Instructions for the task:
Copy the data below exactly, but not the pictures it contains.

Source material:
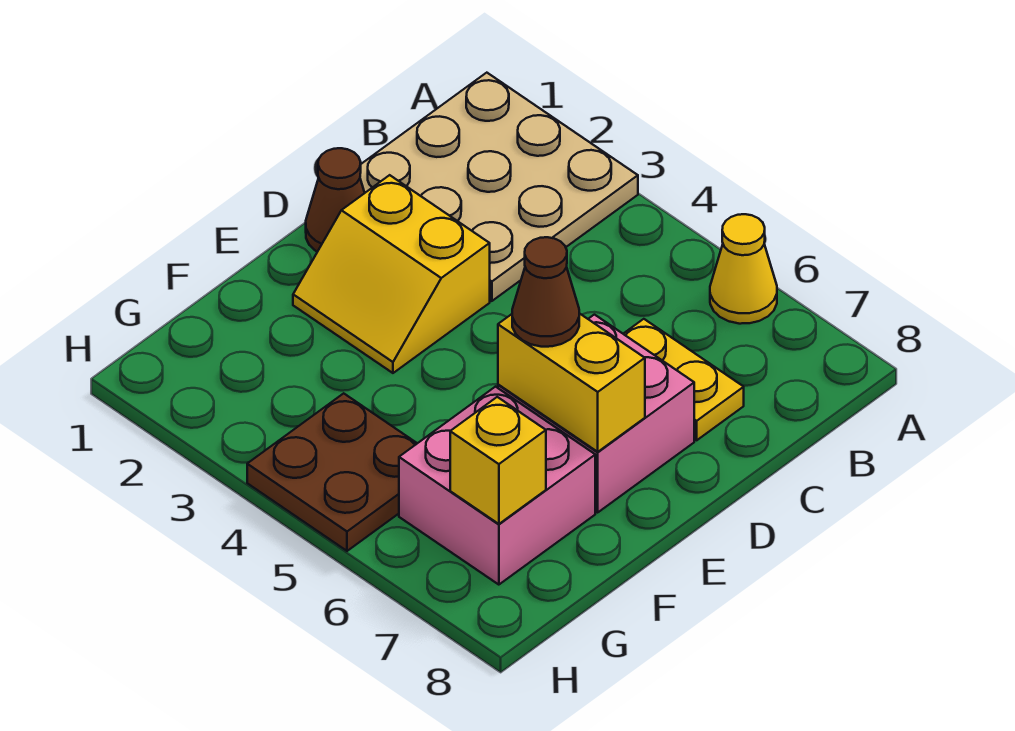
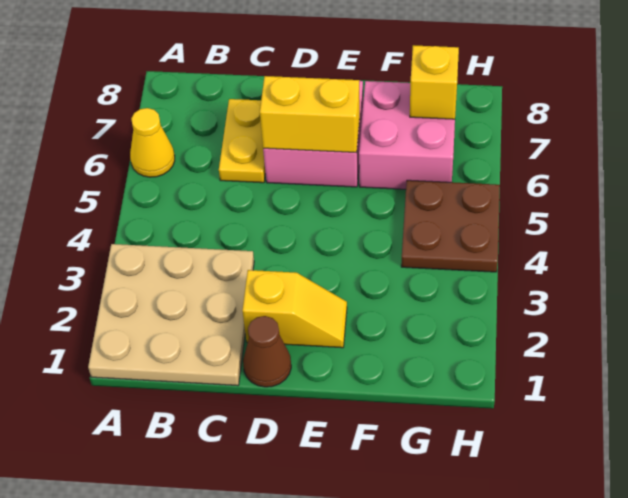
yellow slope D2:E3 level 1 top D -> yellow slope D2:E2 level 1 top D
yellow brick E6:E7 level 2 -> yellow brick D6:E6 level 2
brown cone E6 level 3 -> none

Final answer:
yellow slope D2:E3 level 1 top D -> yellow slope D2:E2 level 1 top D
yellow brick E6:E7 level 2 -> yellow brick D6:E6 level 2
brown cone E6 level 3 -> none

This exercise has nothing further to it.